Given records:
---
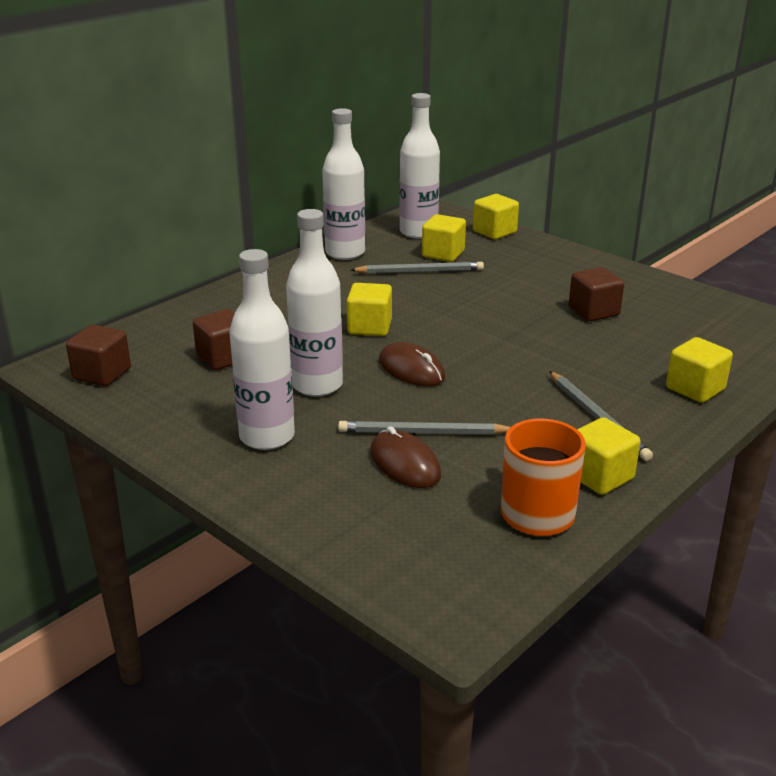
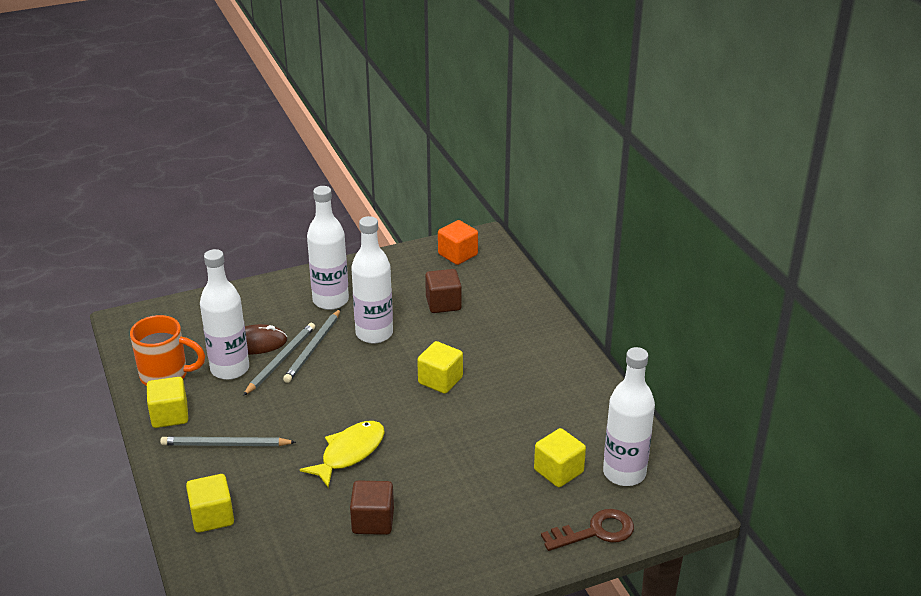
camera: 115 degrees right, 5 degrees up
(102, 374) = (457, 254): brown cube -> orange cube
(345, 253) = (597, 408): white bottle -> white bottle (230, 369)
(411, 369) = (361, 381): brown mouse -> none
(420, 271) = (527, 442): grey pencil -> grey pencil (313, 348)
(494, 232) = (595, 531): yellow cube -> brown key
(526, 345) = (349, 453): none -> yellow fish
---
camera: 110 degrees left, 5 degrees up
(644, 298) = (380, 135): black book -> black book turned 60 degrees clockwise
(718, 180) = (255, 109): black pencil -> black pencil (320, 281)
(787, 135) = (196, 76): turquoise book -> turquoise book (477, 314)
---
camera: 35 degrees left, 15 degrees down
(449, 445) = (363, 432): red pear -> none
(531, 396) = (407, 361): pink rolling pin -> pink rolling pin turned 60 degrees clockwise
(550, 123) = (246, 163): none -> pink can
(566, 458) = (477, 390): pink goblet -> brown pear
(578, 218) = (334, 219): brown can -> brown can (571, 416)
---
Task instructions:
Please show every line of the entries above that contains the word "turned".

Problem solution:
(644, 298) = (380, 135): black book -> black book turned 60 degrees clockwise
(531, 396) = (407, 361): pink rolling pin -> pink rolling pin turned 60 degrees clockwise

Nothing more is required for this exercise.